> **What you should do**
Using the data beneath this instruction, retype only the lines from the one that contains "black ball: 6 -> 2" down to the one that contains "yellow cap: 5 -> 4", both included, exactly as they appear.

***** Source material

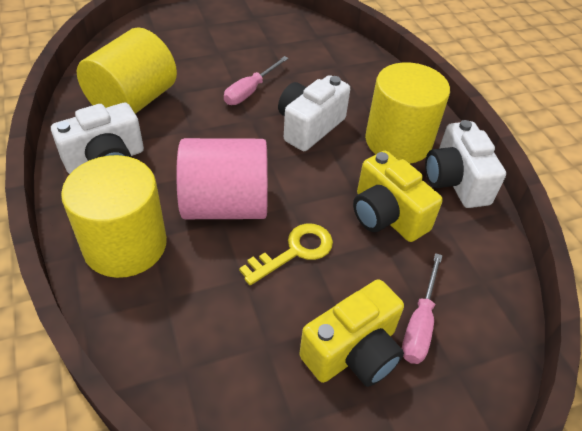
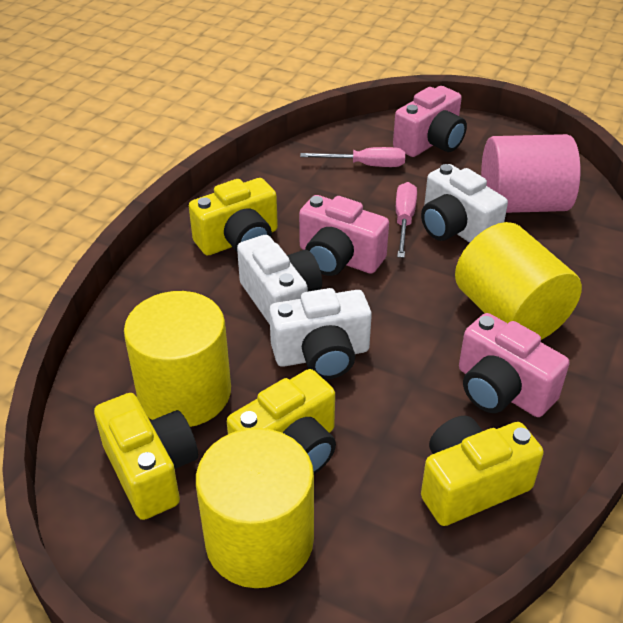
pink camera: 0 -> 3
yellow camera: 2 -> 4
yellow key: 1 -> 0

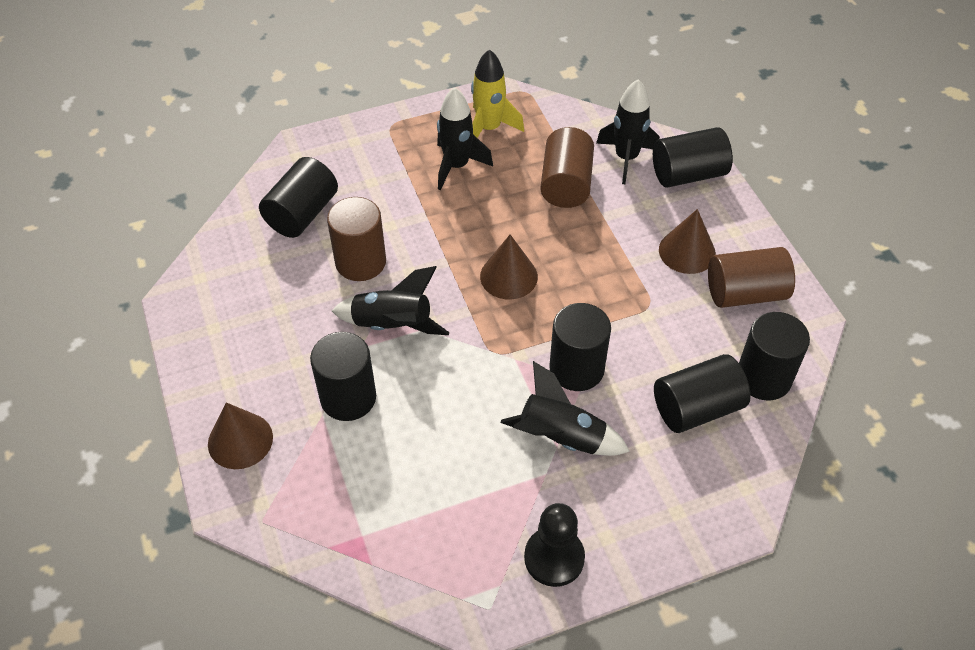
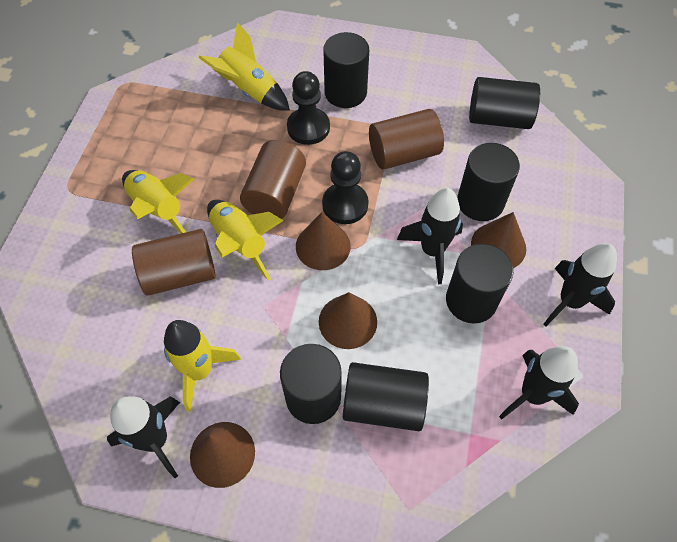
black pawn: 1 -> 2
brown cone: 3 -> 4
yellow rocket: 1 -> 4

**********
***** Source material

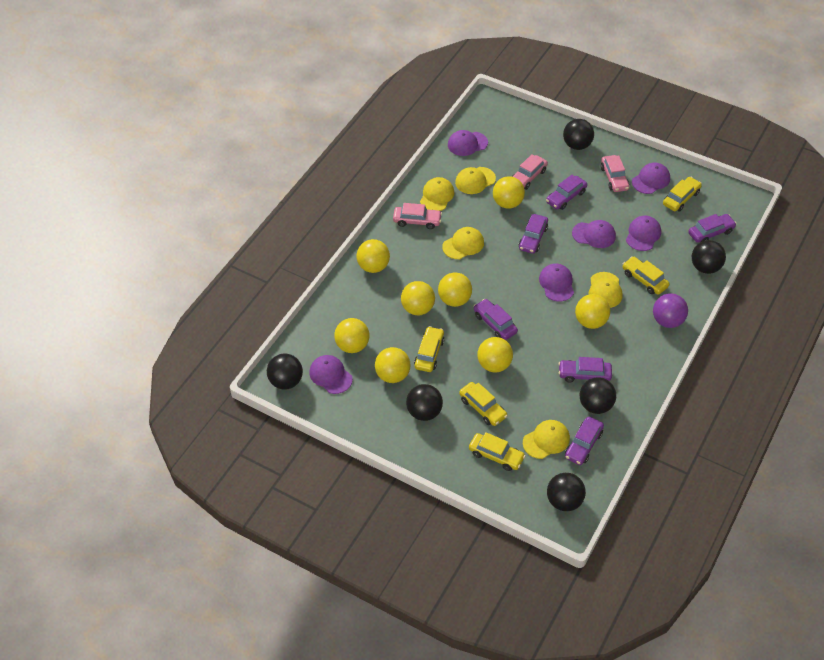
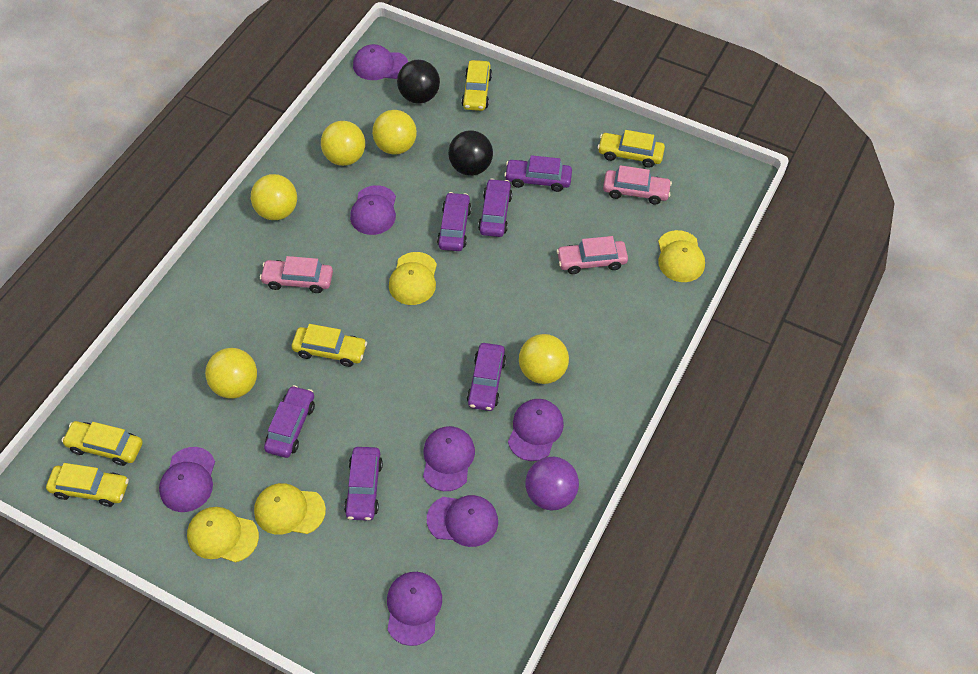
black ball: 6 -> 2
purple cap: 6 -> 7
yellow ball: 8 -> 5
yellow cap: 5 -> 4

**********

> **Your response**
black ball: 6 -> 2
purple cap: 6 -> 7
yellow ball: 8 -> 5
yellow cap: 5 -> 4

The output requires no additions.